■ Your instructions
Transcribe the data in full and exactly, omitting any pictures.

■ Information shown
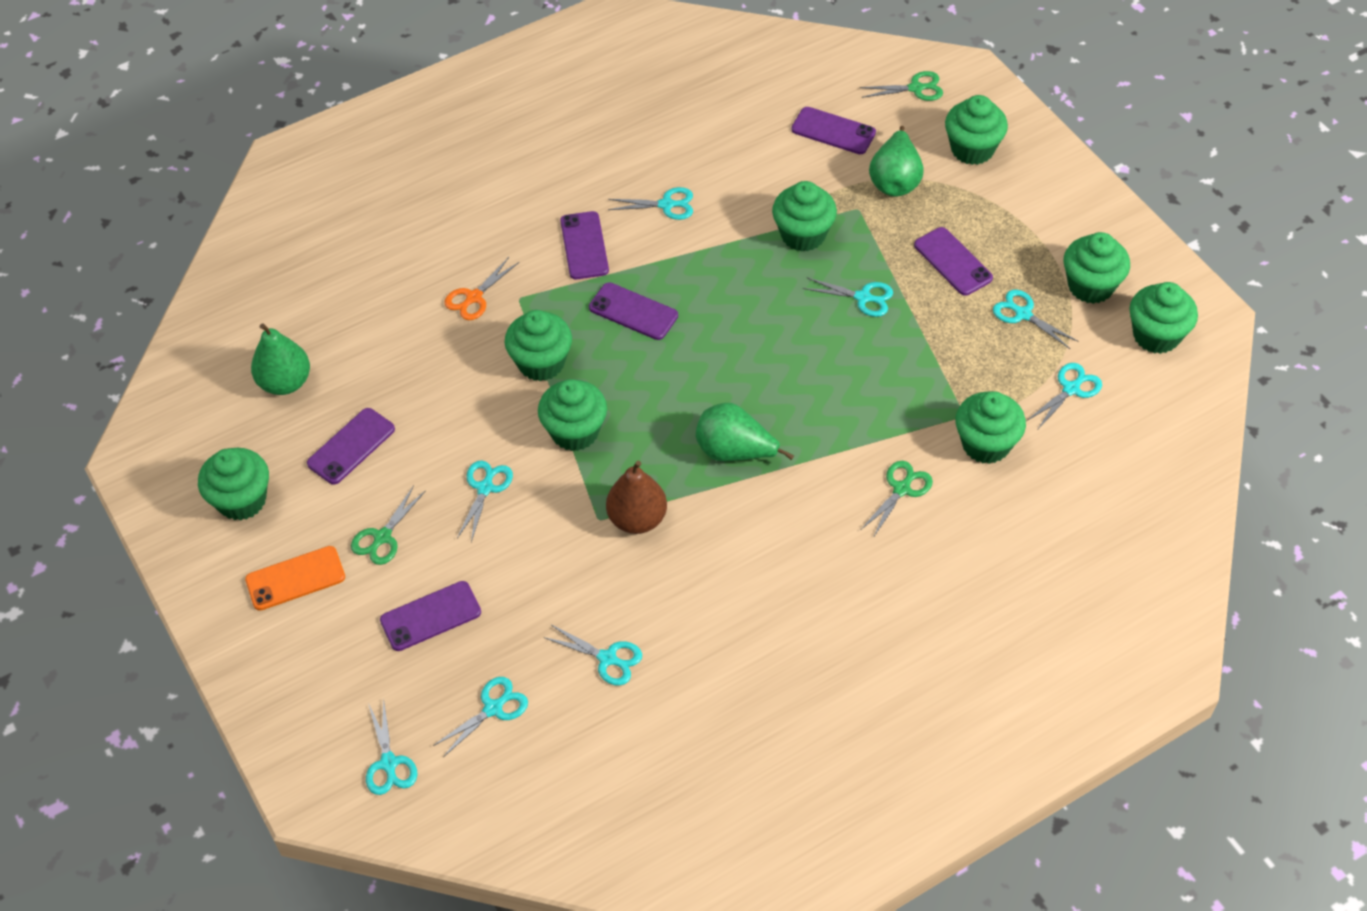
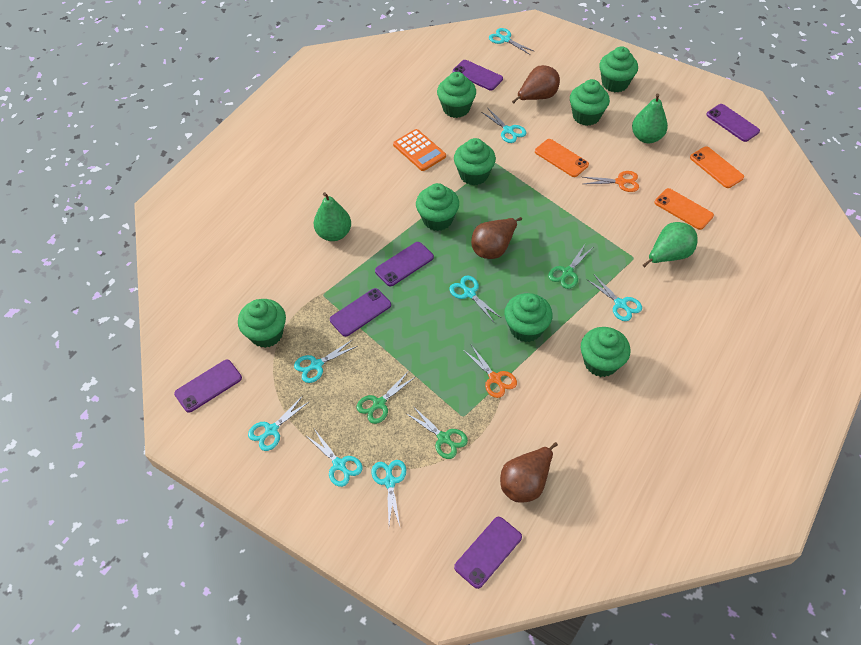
brown pear: 1 -> 3
orange calculator: 0 -> 1
orange phone: 1 -> 3
orange scissors: 1 -> 2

■ Answer to the problem
brown pear: 1 -> 3
orange calculator: 0 -> 1
orange phone: 1 -> 3
orange scissors: 1 -> 2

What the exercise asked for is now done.